▼

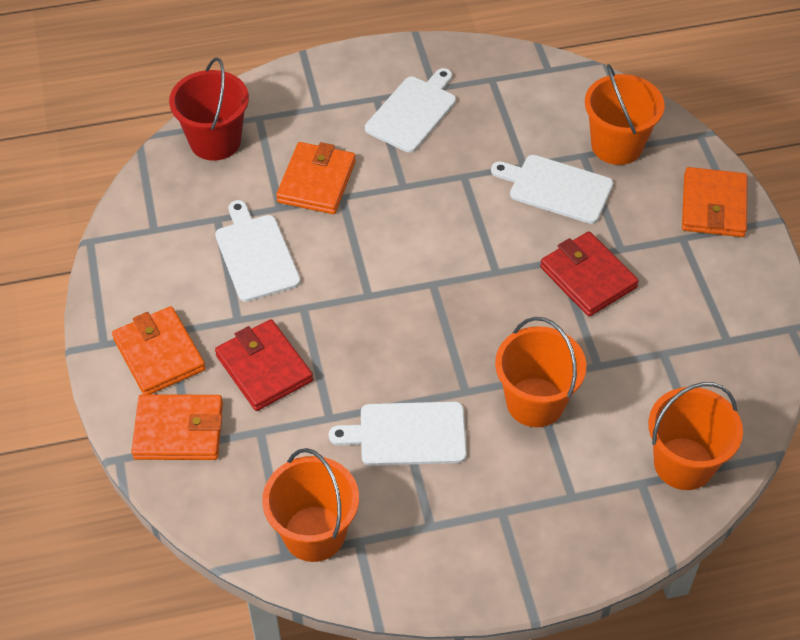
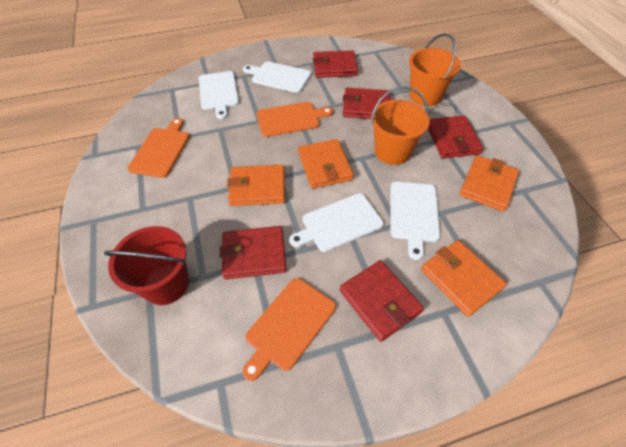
orange bucket: 4 -> 2
orange cutting board: 0 -> 3
red wallet: 2 -> 5

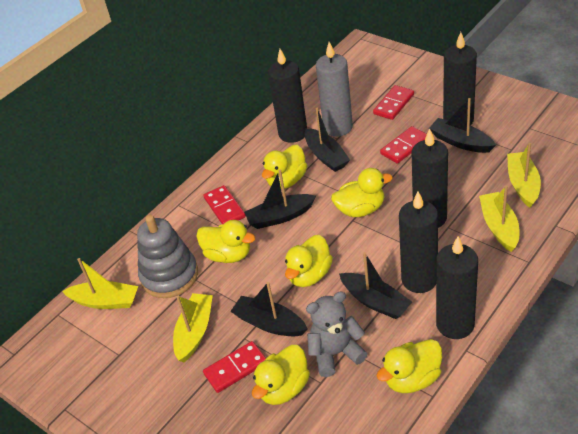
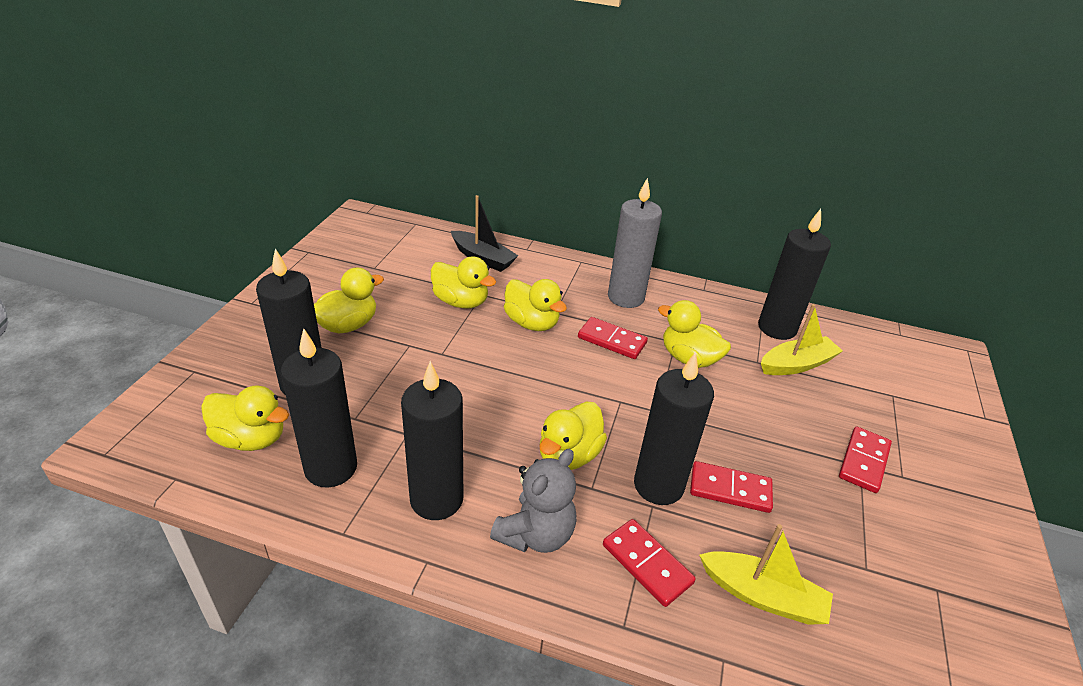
black boat: 5 -> 1
grey stacking toy: 1 -> 0
yellow boat: 4 -> 2

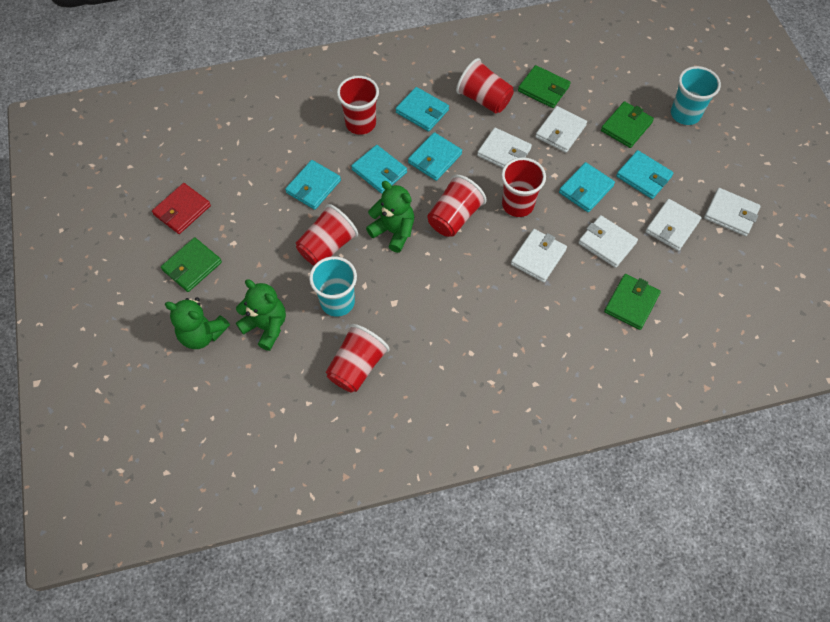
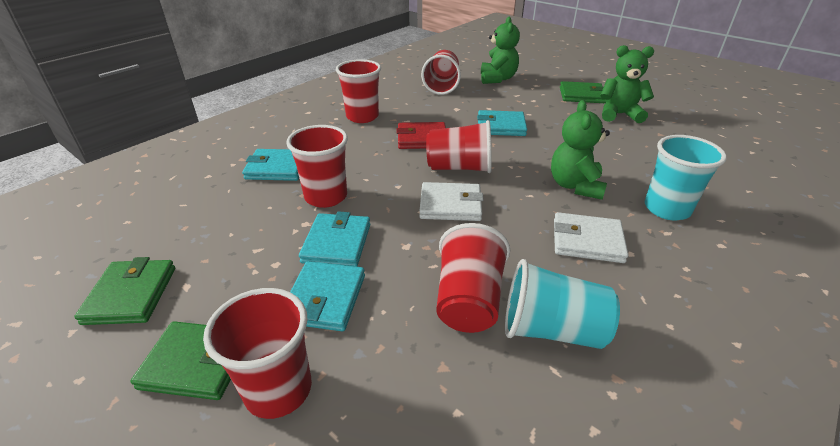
green wallet: 4 -> 3
turquoise wallet: 6 -> 4
white wallet: 6 -> 2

▲

# [What is required]
Set the records down again exactly, and omit any picture in them.

# [Output for this task]
orange bucket: 4 -> 2
orange cutting board: 0 -> 3
red wallet: 2 -> 5

black boat: 5 -> 1
grey stacking toy: 1 -> 0
yellow boat: 4 -> 2

green wallet: 4 -> 3
turquoise wallet: 6 -> 4
white wallet: 6 -> 2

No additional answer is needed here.